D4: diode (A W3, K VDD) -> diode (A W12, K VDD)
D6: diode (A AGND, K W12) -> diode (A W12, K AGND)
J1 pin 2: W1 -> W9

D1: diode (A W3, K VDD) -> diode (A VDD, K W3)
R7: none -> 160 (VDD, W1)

• • • •

DIRECTIONS: What belongs in the answer is each line of the listing that contains the word "diode".

ANSWER TO THIS EXERCISE:
D4: diode (A W3, K VDD) -> diode (A W12, K VDD)
D6: diode (A AGND, K W12) -> diode (A W12, K AGND)
D1: diode (A W3, K VDD) -> diode (A VDD, K W3)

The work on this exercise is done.